- _What you have to do_
Reproduce the complete listing without any deviation.

- _Listed records_
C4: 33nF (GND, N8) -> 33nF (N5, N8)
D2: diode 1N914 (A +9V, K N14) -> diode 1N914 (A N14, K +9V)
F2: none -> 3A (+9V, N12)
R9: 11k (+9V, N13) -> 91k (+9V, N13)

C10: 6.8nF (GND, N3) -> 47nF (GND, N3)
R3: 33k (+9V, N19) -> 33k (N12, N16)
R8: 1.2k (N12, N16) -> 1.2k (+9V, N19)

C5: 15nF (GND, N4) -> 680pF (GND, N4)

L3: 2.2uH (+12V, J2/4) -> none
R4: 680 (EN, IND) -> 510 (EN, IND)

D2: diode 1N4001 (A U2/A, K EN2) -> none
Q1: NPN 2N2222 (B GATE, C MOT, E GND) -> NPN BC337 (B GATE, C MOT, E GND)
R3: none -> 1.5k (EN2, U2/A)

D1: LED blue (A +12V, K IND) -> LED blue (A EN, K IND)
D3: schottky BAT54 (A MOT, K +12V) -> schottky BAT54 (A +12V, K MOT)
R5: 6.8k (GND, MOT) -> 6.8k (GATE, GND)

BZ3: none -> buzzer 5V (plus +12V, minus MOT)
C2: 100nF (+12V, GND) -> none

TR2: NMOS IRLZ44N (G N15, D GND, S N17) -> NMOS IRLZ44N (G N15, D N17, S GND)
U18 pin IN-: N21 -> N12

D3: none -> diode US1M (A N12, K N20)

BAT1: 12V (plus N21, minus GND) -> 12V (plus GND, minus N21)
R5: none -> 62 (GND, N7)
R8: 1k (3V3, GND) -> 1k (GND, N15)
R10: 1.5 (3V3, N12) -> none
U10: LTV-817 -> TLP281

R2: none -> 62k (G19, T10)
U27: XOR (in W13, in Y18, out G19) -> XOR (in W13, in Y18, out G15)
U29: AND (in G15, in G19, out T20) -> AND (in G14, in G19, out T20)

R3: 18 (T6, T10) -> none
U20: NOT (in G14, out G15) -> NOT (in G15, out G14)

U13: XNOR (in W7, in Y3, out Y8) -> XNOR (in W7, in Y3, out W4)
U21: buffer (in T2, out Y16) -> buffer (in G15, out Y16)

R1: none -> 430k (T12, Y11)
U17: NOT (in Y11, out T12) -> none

- _Result_
C4: 33nF (GND, N8) -> 33nF (N5, N8)
D2: diode 1N914 (A +9V, K N14) -> diode 1N914 (A N14, K +9V)
F2: none -> 3A (+9V, N12)
R9: 11k (+9V, N13) -> 91k (+9V, N13)

C10: 6.8nF (GND, N3) -> 47nF (GND, N3)
R3: 33k (+9V, N19) -> 33k (N12, N16)
R8: 1.2k (N12, N16) -> 1.2k (+9V, N19)

C5: 15nF (GND, N4) -> 680pF (GND, N4)

L3: 2.2uH (+12V, J2/4) -> none
R4: 680 (EN, IND) -> 510 (EN, IND)

D2: diode 1N4001 (A U2/A, K EN2) -> none
Q1: NPN 2N2222 (B GATE, C MOT, E GND) -> NPN BC337 (B GATE, C MOT, E GND)
R3: none -> 1.5k (EN2, U2/A)

D1: LED blue (A +12V, K IND) -> LED blue (A EN, K IND)
D3: schottky BAT54 (A MOT, K +12V) -> schottky BAT54 (A +12V, K MOT)
R5: 6.8k (GND, MOT) -> 6.8k (GATE, GND)

BZ3: none -> buzzer 5V (plus +12V, minus MOT)
C2: 100nF (+12V, GND) -> none

TR2: NMOS IRLZ44N (G N15, D GND, S N17) -> NMOS IRLZ44N (G N15, D N17, S GND)
U18 pin IN-: N21 -> N12

D3: none -> diode US1M (A N12, K N20)

BAT1: 12V (plus N21, minus GND) -> 12V (plus GND, minus N21)
R5: none -> 62 (GND, N7)
R8: 1k (3V3, GND) -> 1k (GND, N15)
R10: 1.5 (3V3, N12) -> none
U10: LTV-817 -> TLP281

R2: none -> 62k (G19, T10)
U27: XOR (in W13, in Y18, out G19) -> XOR (in W13, in Y18, out G15)
U29: AND (in G15, in G19, out T20) -> AND (in G14, in G19, out T20)

R3: 18 (T6, T10) -> none
U20: NOT (in G14, out G15) -> NOT (in G15, out G14)

U13: XNOR (in W7, in Y3, out Y8) -> XNOR (in W7, in Y3, out W4)
U21: buffer (in T2, out Y16) -> buffer (in G15, out Y16)

R1: none -> 430k (T12, Y11)
U17: NOT (in Y11, out T12) -> none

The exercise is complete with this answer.